» **Task instructions**:
Print back every record below, exactly as it stands.

START Data listing

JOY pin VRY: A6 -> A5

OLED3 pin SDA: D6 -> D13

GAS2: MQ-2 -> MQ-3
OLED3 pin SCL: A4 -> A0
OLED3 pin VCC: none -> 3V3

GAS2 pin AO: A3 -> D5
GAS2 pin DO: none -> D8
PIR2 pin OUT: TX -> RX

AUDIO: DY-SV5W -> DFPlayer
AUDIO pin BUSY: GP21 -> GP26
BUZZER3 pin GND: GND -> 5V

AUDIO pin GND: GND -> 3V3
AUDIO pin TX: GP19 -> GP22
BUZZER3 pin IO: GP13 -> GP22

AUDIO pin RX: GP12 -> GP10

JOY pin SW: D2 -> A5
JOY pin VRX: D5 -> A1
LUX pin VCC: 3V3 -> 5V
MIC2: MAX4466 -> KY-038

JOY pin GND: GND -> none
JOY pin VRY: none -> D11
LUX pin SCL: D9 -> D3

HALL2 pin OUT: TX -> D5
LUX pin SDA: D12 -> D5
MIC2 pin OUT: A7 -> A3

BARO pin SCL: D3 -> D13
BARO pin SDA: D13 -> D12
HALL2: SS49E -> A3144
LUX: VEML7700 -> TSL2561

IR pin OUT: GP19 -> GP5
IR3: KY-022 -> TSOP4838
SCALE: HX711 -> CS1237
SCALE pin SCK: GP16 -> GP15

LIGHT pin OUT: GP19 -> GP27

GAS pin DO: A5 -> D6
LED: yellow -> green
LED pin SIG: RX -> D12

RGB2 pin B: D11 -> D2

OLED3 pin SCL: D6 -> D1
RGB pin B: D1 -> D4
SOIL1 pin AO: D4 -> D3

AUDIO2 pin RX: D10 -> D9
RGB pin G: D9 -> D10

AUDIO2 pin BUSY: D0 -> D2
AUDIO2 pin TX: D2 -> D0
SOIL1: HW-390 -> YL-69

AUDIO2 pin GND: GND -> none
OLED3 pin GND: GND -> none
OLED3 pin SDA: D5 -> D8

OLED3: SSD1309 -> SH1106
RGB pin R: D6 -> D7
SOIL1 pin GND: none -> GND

END Data listing

» **Exercise response**:
JOY pin VRY: A6 -> A5

OLED3 pin SDA: D6 -> D13

GAS2: MQ-2 -> MQ-3
OLED3 pin SCL: A4 -> A0
OLED3 pin VCC: none -> 3V3

GAS2 pin AO: A3 -> D5
GAS2 pin DO: none -> D8
PIR2 pin OUT: TX -> RX

AUDIO: DY-SV5W -> DFPlayer
AUDIO pin BUSY: GP21 -> GP26
BUZZER3 pin GND: GND -> 5V

AUDIO pin GND: GND -> 3V3
AUDIO pin TX: GP19 -> GP22
BUZZER3 pin IO: GP13 -> GP22

AUDIO pin RX: GP12 -> GP10

JOY pin SW: D2 -> A5
JOY pin VRX: D5 -> A1
LUX pin VCC: 3V3 -> 5V
MIC2: MAX4466 -> KY-038

JOY pin GND: GND -> none
JOY pin VRY: none -> D11
LUX pin SCL: D9 -> D3

HALL2 pin OUT: TX -> D5
LUX pin SDA: D12 -> D5
MIC2 pin OUT: A7 -> A3

BARO pin SCL: D3 -> D13
BARO pin SDA: D13 -> D12
HALL2: SS49E -> A3144
LUX: VEML7700 -> TSL2561

IR pin OUT: GP19 -> GP5
IR3: KY-022 -> TSOP4838
SCALE: HX711 -> CS1237
SCALE pin SCK: GP16 -> GP15

LIGHT pin OUT: GP19 -> GP27

GAS pin DO: A5 -> D6
LED: yellow -> green
LED pin SIG: RX -> D12

RGB2 pin B: D11 -> D2

OLED3 pin SCL: D6 -> D1
RGB pin B: D1 -> D4
SOIL1 pin AO: D4 -> D3

AUDIO2 pin RX: D10 -> D9
RGB pin G: D9 -> D10

AUDIO2 pin BUSY: D0 -> D2
AUDIO2 pin TX: D2 -> D0
SOIL1: HW-390 -> YL-69

AUDIO2 pin GND: GND -> none
OLED3 pin GND: GND -> none
OLED3 pin SDA: D5 -> D8

OLED3: SSD1309 -> SH1106
RGB pin R: D6 -> D7
SOIL1 pin GND: none -> GND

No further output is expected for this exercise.